Exercise prompt: Your result should be every line of the records below that contains the word "stick".

[Dataset items]
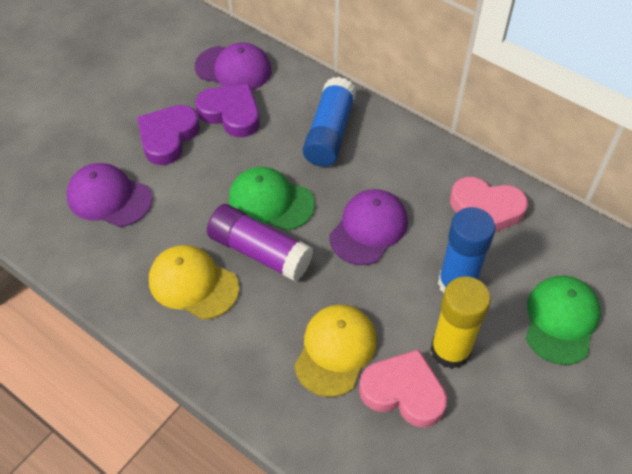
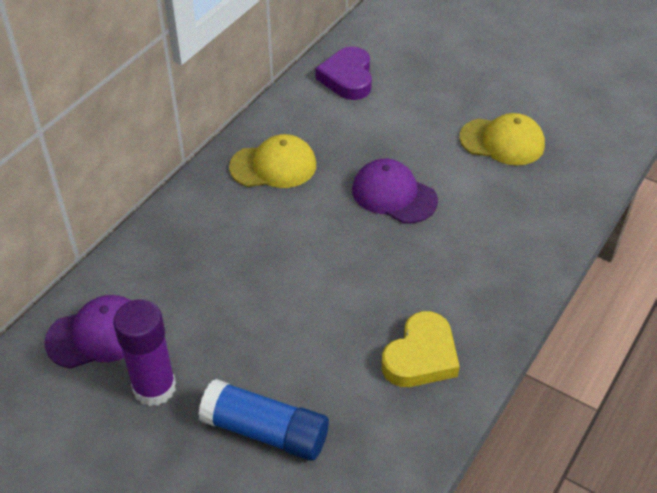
blue glue stick: 2 -> 1
green cap: 2 -> 0
pink heart: 2 -> 0
purple cap: 3 -> 2
purple heart: 2 -> 1
yellow glue stick: 1 -> 0
yellow heart: 0 -> 1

Result of the task:
blue glue stick: 2 -> 1
yellow glue stick: 1 -> 0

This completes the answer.